▸ **EXERCISE BRIEF**:
Exact copy, no pictures: return only the lines below from the line with "(487, 118) = (407, 260): none -> grey button" up to and including the line with "(616, 185) = (871, 245): blue tape -> none".
##############################
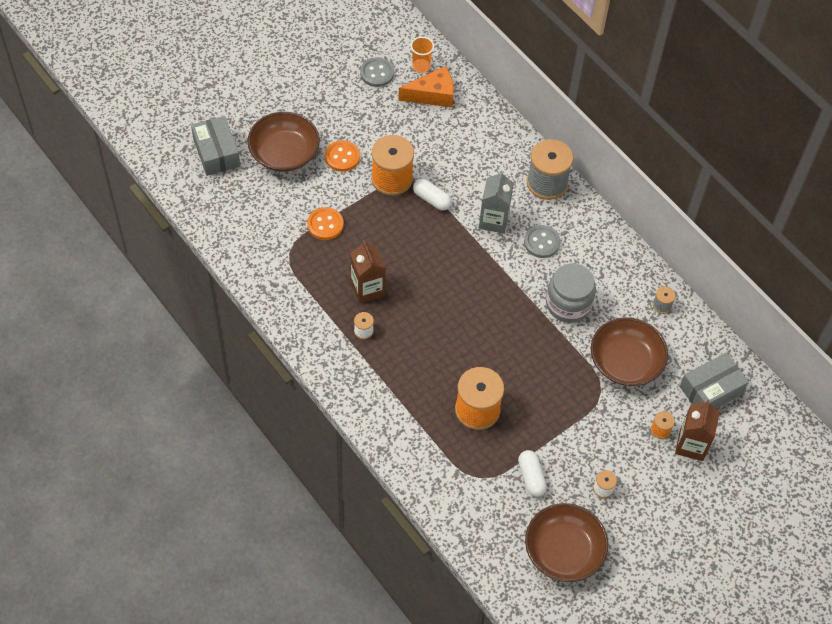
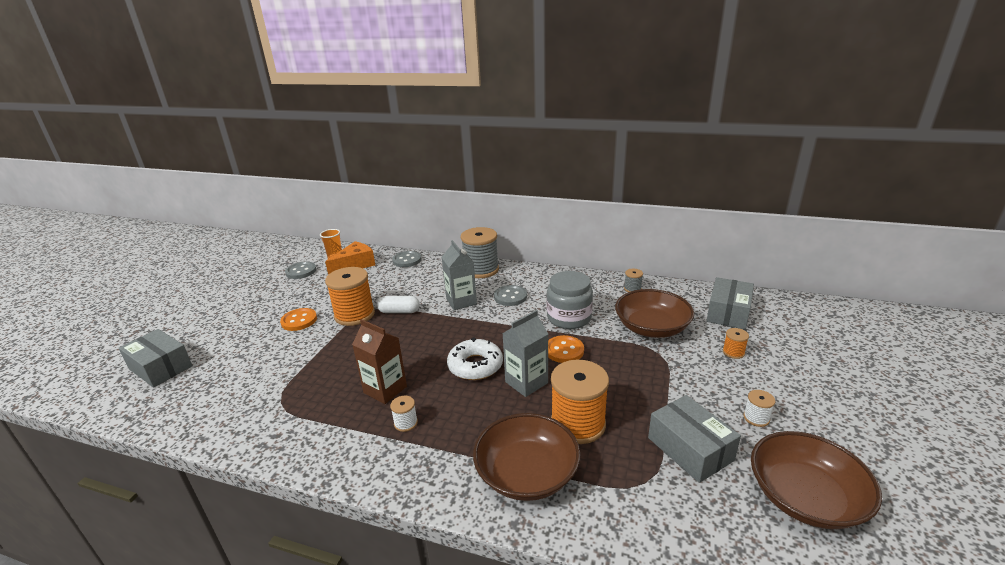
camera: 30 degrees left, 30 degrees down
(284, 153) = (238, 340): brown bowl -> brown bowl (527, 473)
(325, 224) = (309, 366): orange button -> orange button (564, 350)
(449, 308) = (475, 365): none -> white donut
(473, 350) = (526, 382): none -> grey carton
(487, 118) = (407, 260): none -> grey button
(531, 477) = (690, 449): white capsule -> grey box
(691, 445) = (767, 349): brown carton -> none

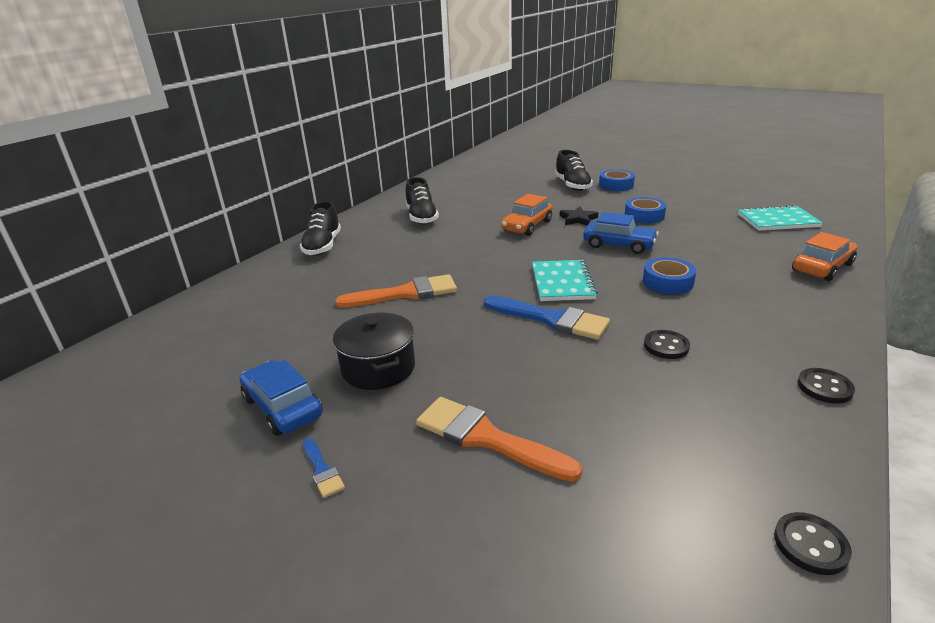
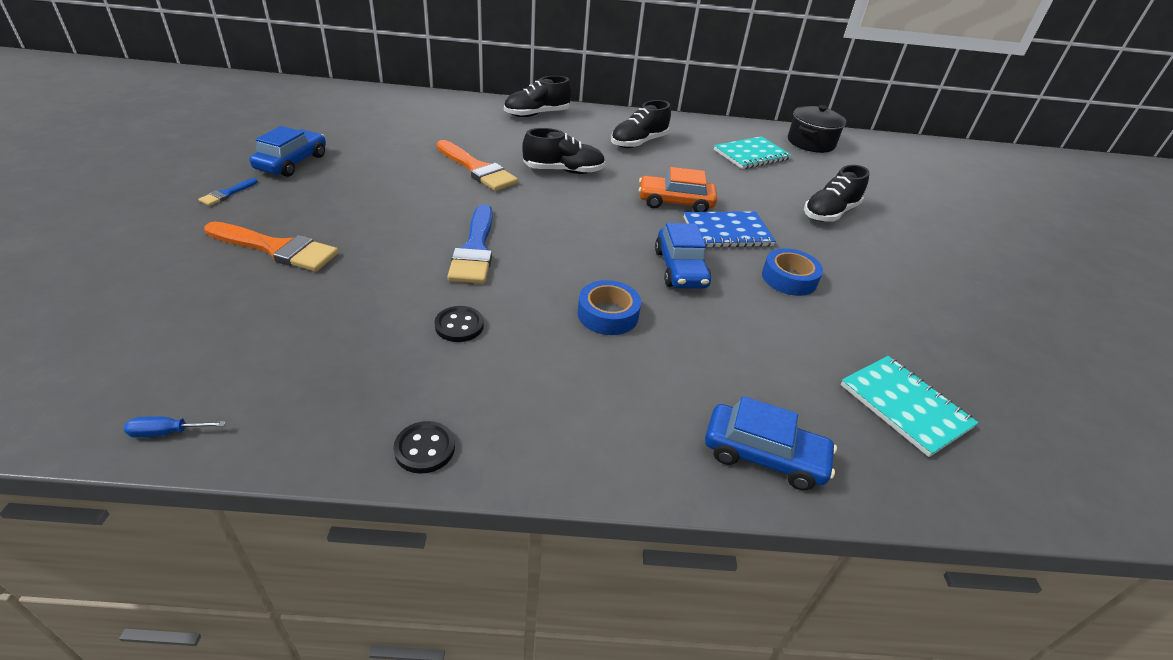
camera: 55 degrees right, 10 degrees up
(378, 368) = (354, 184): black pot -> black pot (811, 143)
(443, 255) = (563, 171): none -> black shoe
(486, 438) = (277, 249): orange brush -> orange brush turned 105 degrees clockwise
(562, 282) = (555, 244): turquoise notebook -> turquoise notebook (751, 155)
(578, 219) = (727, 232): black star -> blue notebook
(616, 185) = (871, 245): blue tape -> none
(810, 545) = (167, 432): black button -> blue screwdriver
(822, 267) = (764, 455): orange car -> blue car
##############################
▸ **RESPONSE AREA**:
(487, 118) = (407, 260): none -> grey button
(531, 477) = (690, 449): white capsule -> grey box
(691, 445) = (767, 349): brown carton -> none

camera: 55 degrees right, 10 degrees up
(378, 368) = (354, 184): black pot -> black pot (811, 143)
(443, 255) = (563, 171): none -> black shoe
(486, 438) = (277, 249): orange brush -> orange brush turned 105 degrees clockwise
(562, 282) = (555, 244): turquoise notebook -> turquoise notebook (751, 155)
(578, 219) = (727, 232): black star -> blue notebook
(616, 185) = (871, 245): blue tape -> none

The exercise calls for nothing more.